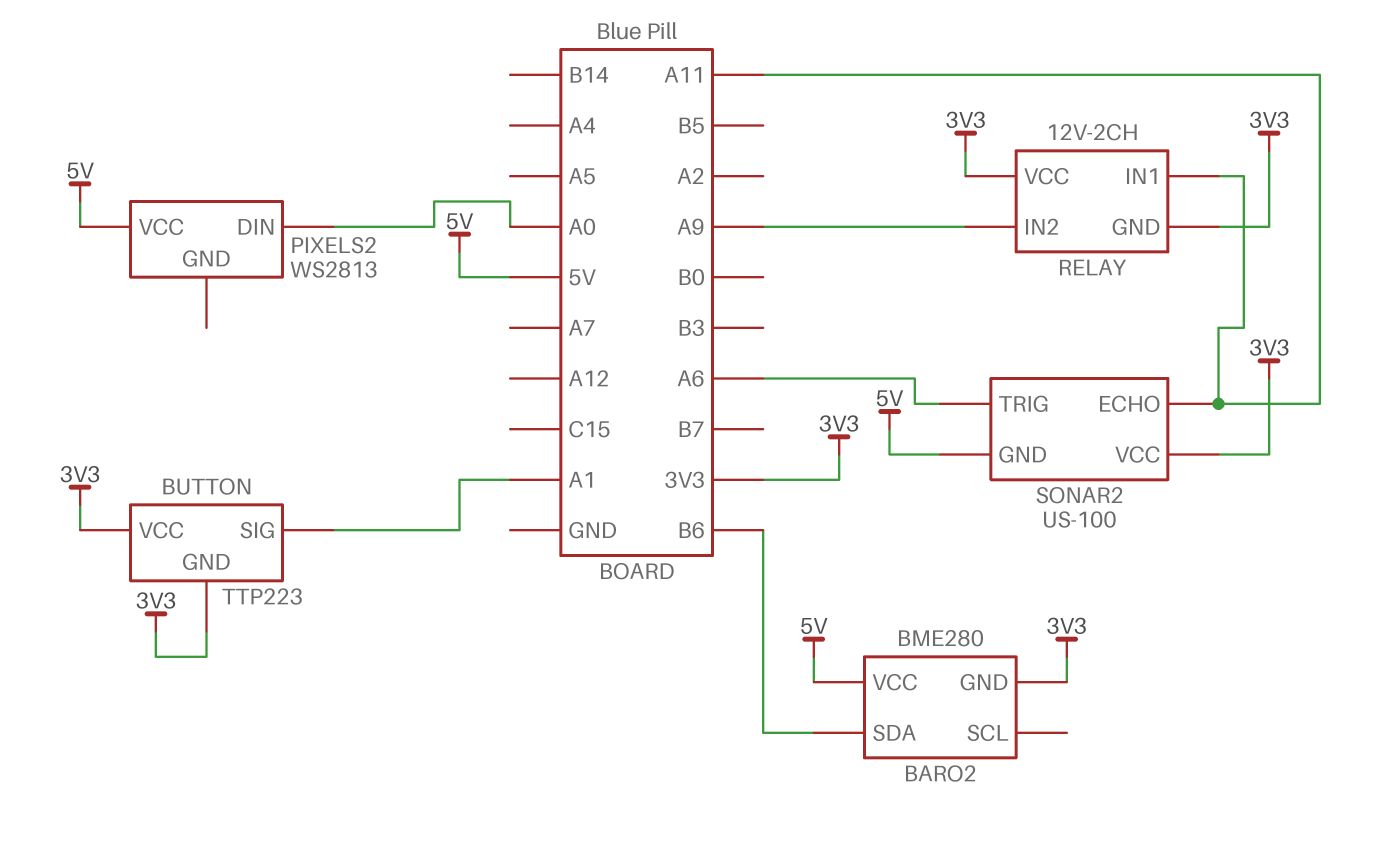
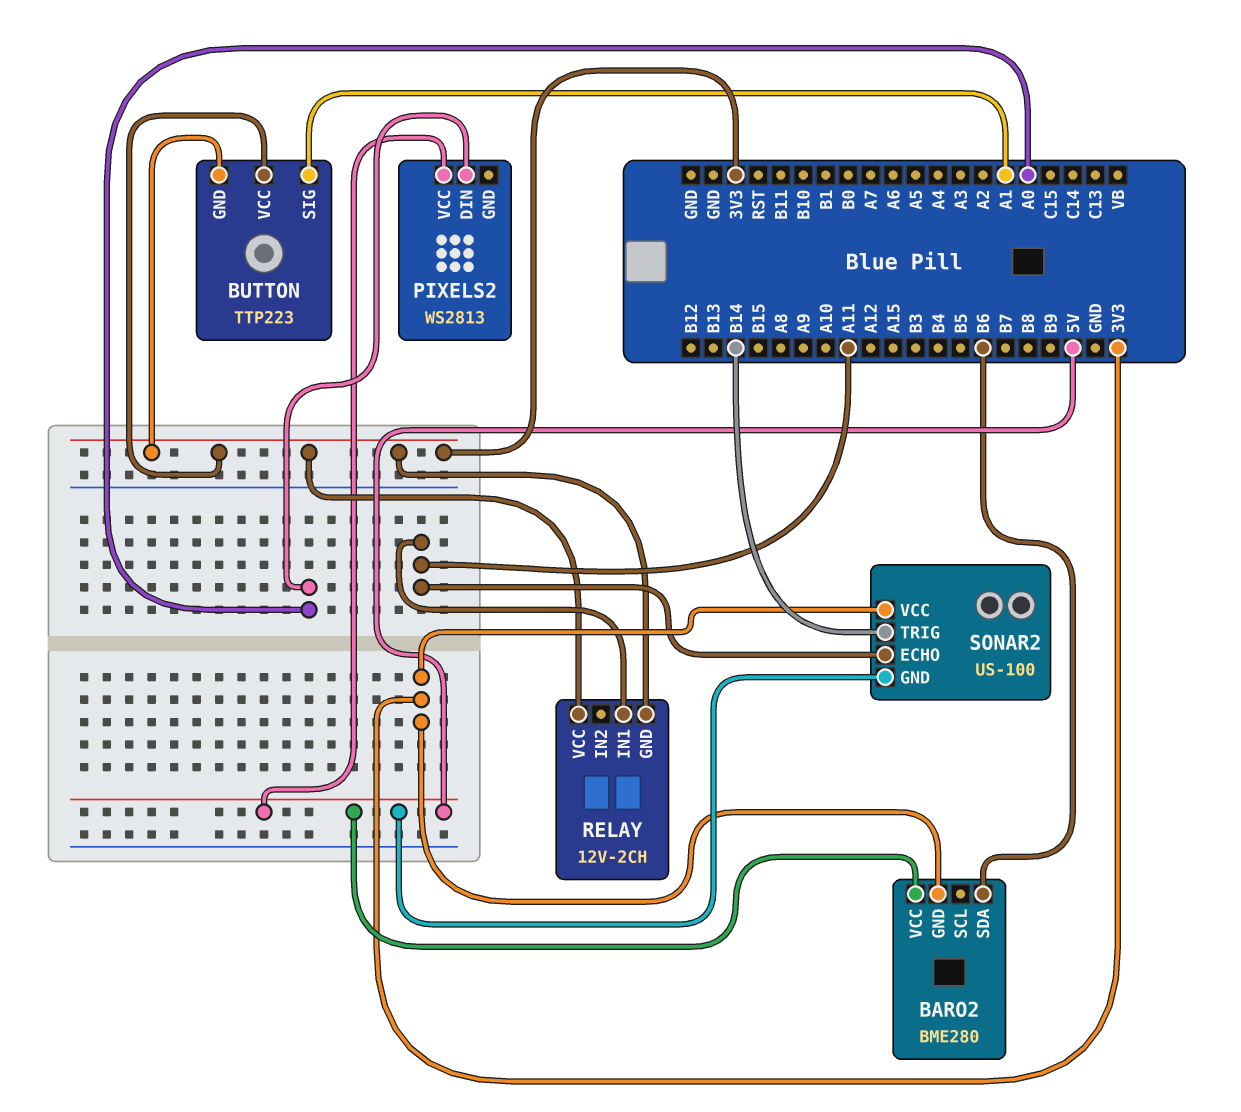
RELAY pin IN2: A9 -> none
SONAR2 pin TRIG: A6 -> B14

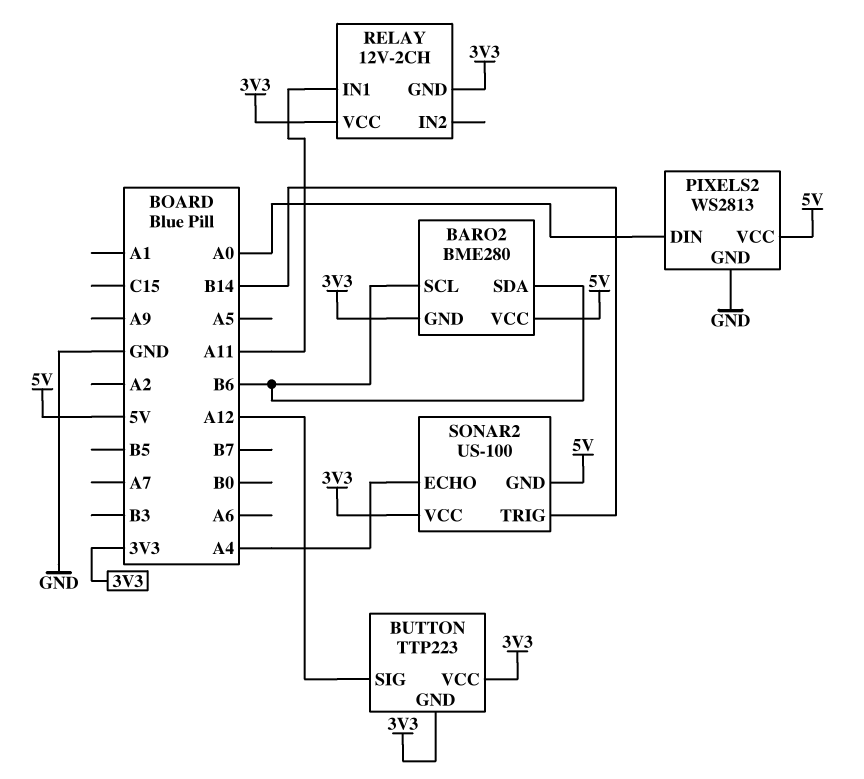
BARO2 pin SCL: none -> B6
BUTTON pin SIG: A1 -> A12
PIXELS2 pin GND: none -> GND
SONAR2 pin ECHO: A11 -> A4

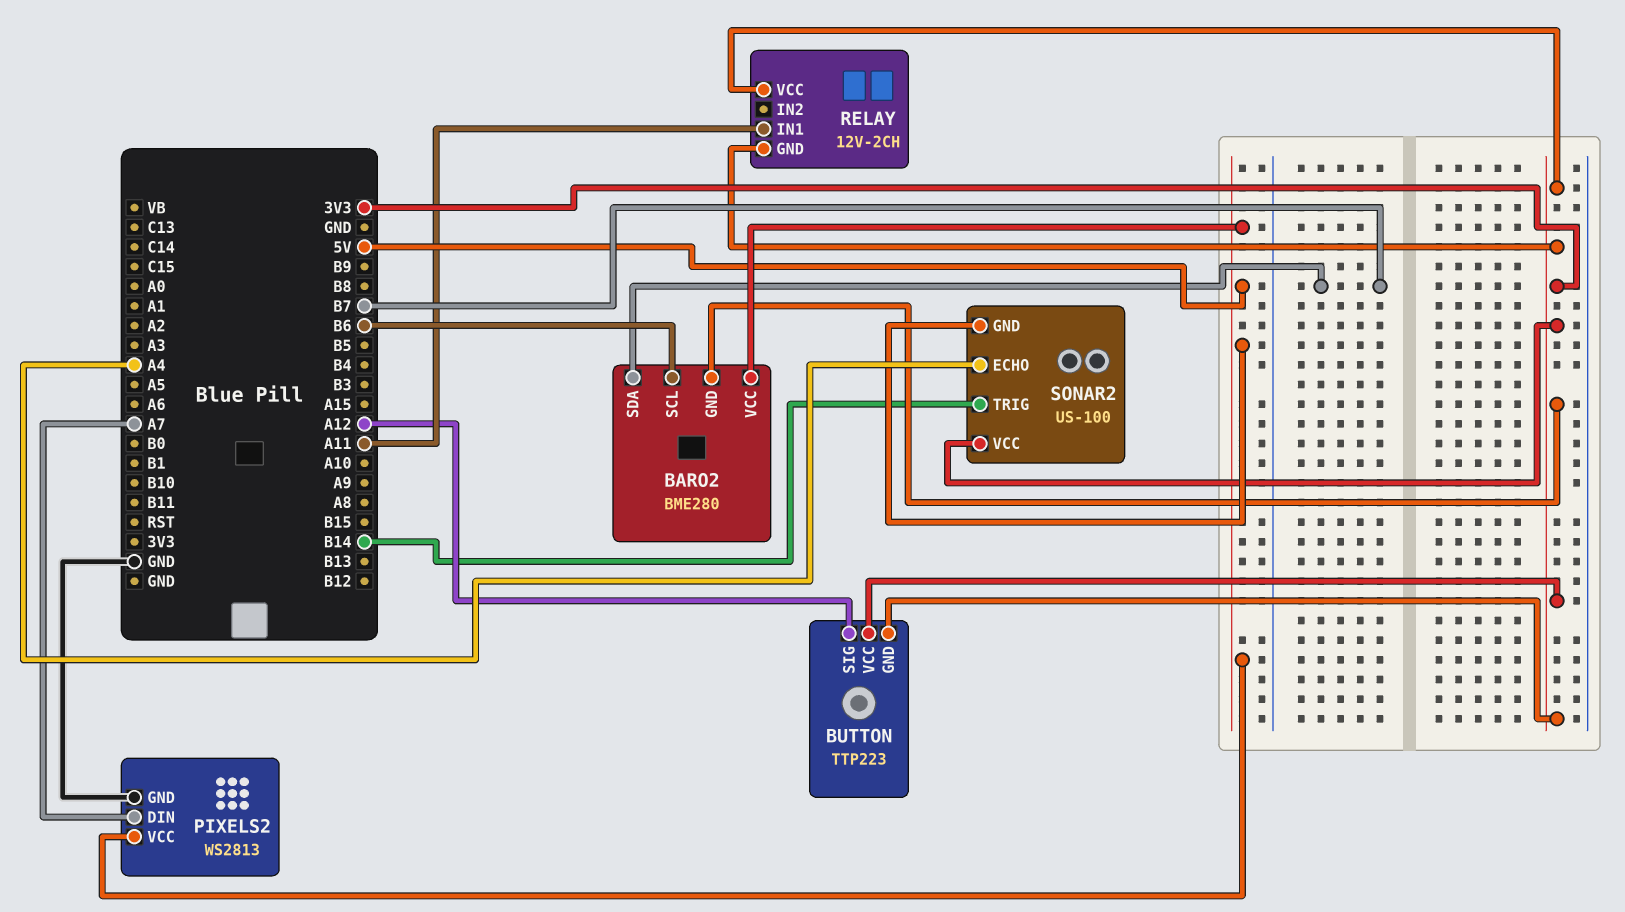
BARO2 pin SDA: B6 -> B7
PIXELS2 pin DIN: A0 -> A7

What to produce -> Starting with the line that holds "SONAR2 pin TRIG: A6 -> B14", reproduce exactly each line up to and including the last line of the material above, and drop the pictures.

Response below ->
SONAR2 pin TRIG: A6 -> B14

BARO2 pin SCL: none -> B6
BUTTON pin SIG: A1 -> A12
PIXELS2 pin GND: none -> GND
SONAR2 pin ECHO: A11 -> A4

BARO2 pin SDA: B6 -> B7
PIXELS2 pin DIN: A0 -> A7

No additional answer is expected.